Work item — Tally how many lines in the material include the word "right", then give that figure by itself.

Data supplied —
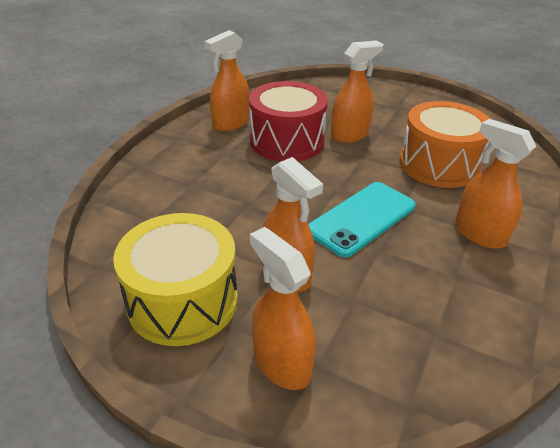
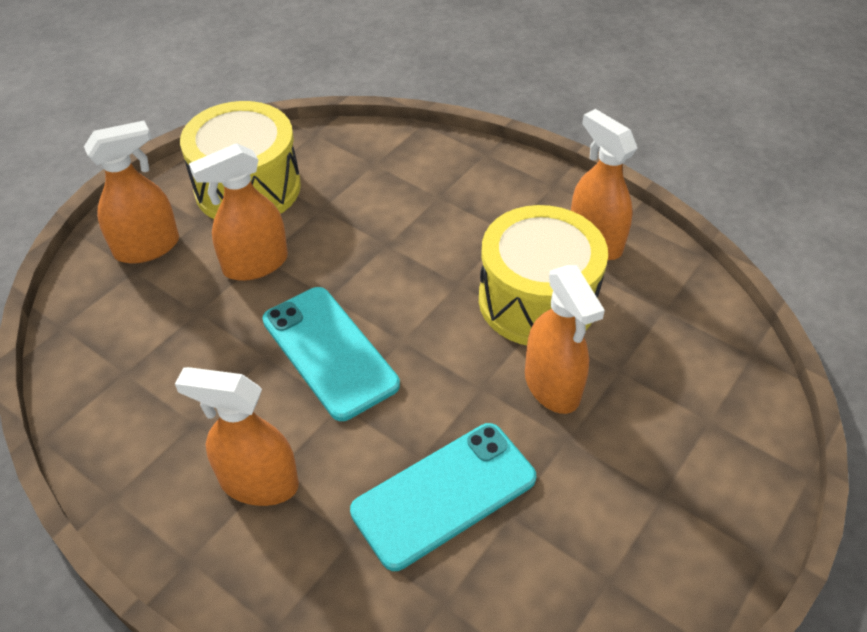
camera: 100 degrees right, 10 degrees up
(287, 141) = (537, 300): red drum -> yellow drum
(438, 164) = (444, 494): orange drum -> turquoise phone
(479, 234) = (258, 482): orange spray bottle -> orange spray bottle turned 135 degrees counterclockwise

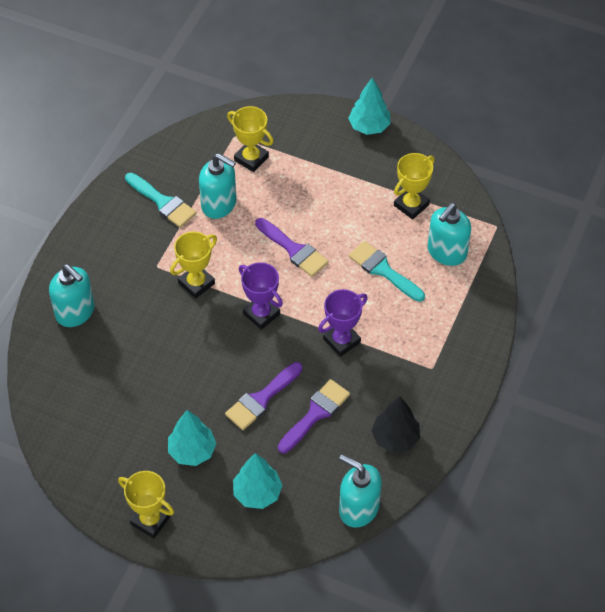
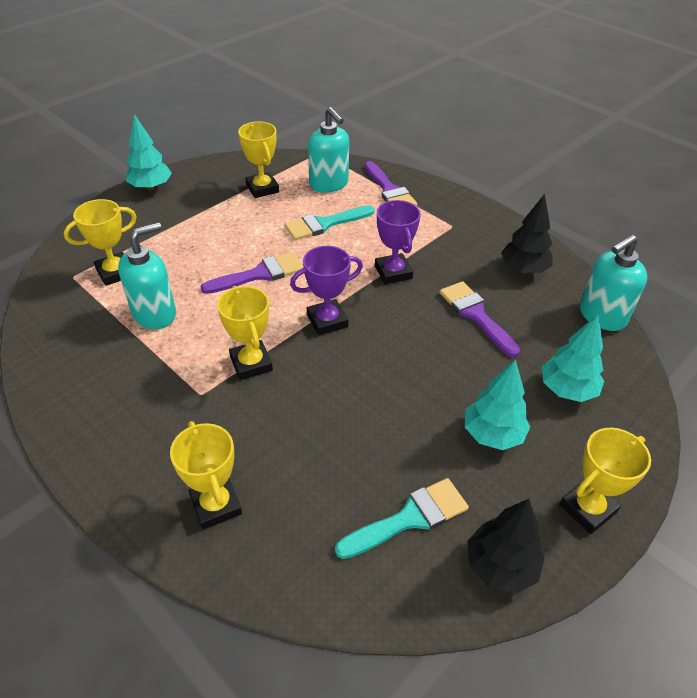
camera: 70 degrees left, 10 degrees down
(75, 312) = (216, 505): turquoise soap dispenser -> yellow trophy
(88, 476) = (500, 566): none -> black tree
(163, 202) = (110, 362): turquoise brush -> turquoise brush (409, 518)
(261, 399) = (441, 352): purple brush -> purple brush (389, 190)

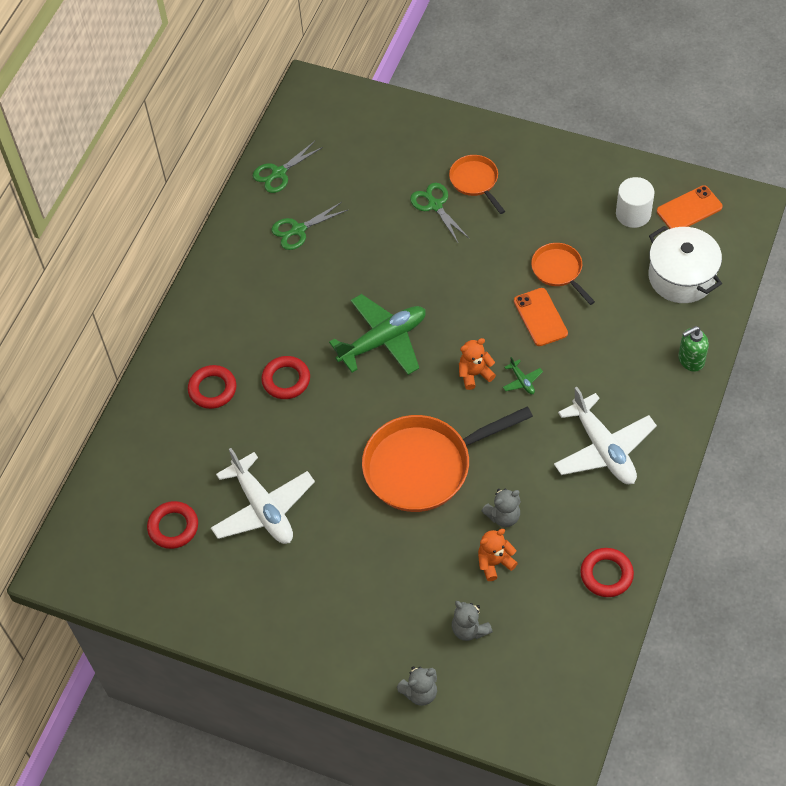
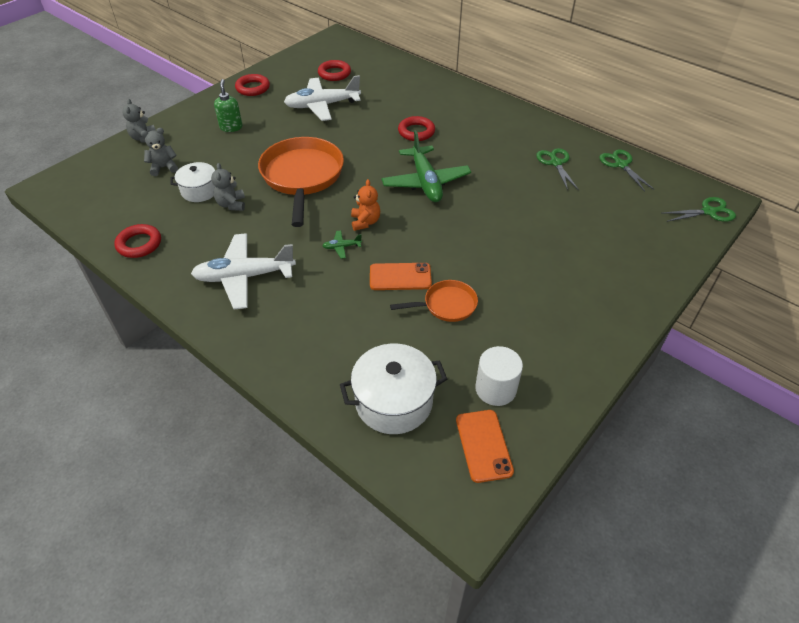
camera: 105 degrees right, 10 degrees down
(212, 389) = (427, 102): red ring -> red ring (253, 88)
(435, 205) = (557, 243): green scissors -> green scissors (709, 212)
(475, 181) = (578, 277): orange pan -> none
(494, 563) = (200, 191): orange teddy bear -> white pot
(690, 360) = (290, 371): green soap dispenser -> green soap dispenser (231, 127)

--

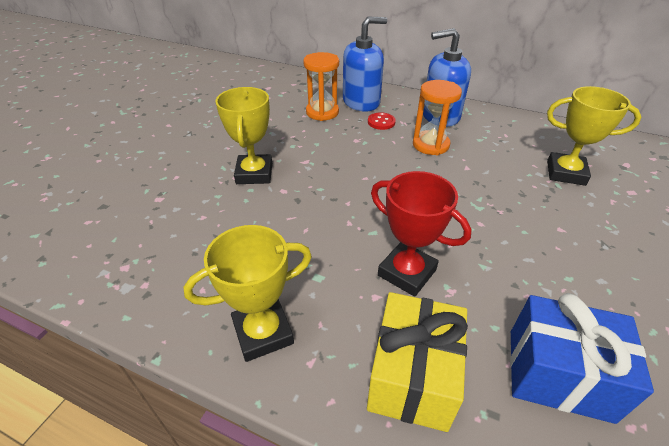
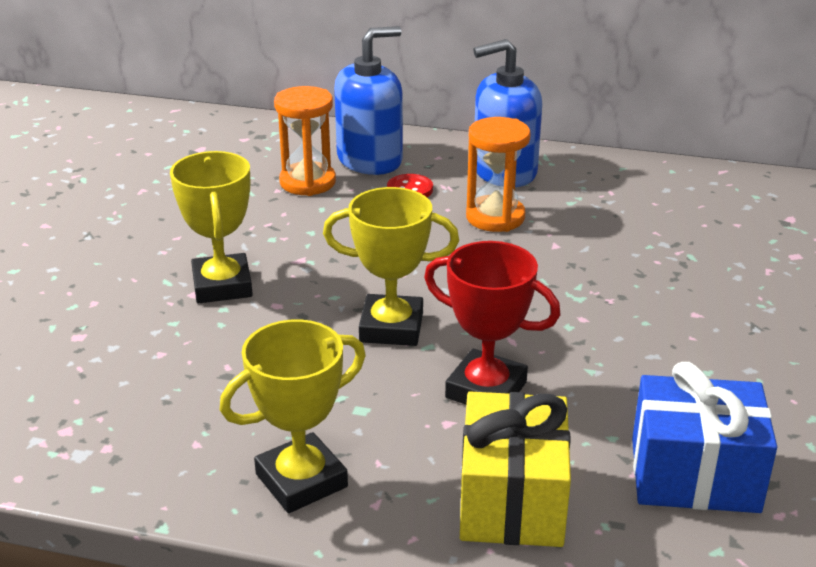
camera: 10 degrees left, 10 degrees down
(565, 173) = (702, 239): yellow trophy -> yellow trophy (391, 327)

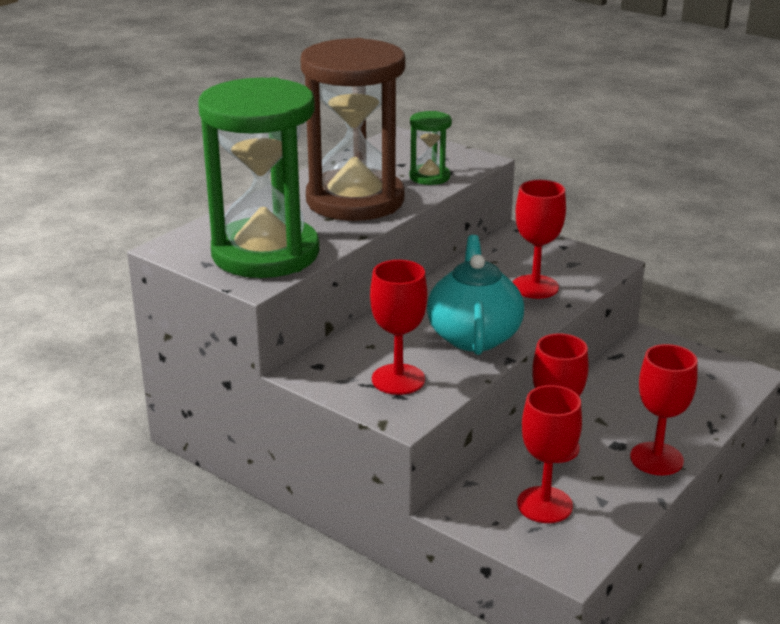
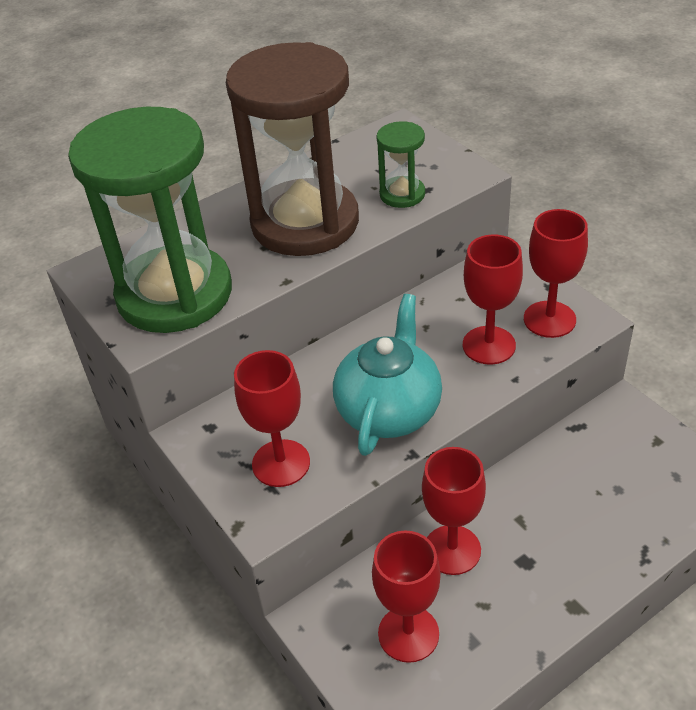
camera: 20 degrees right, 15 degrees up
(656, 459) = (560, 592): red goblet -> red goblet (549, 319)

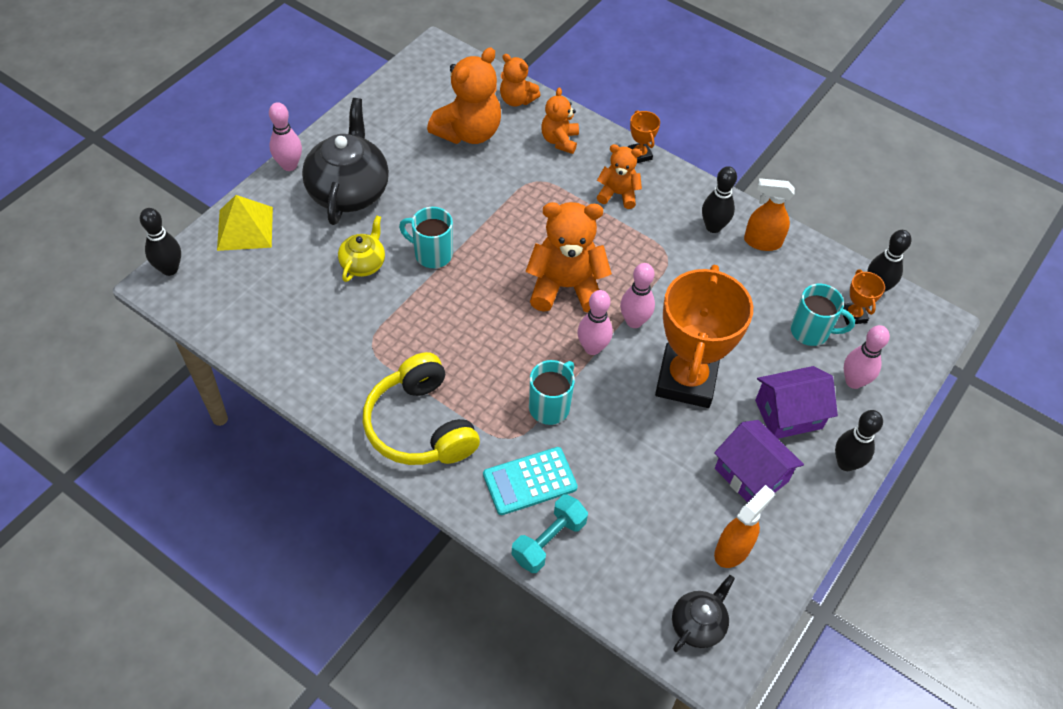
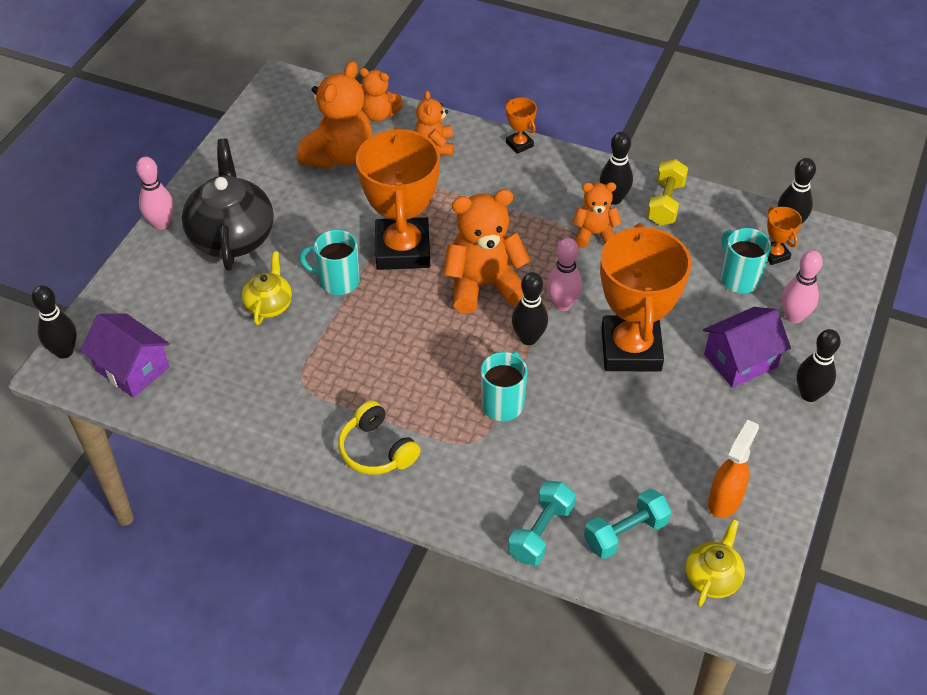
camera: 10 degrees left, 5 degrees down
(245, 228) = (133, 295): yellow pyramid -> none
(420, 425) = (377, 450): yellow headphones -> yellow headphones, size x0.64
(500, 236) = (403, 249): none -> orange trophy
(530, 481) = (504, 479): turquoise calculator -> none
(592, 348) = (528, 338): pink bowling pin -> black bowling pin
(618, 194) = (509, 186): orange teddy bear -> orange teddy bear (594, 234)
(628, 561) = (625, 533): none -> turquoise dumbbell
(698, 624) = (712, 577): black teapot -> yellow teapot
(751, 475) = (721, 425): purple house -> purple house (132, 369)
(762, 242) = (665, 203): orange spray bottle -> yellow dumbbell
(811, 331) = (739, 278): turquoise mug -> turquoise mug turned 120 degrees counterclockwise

==

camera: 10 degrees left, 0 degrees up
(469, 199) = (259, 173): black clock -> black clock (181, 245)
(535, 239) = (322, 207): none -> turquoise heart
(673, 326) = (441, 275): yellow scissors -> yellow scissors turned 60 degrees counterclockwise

Written solution — 3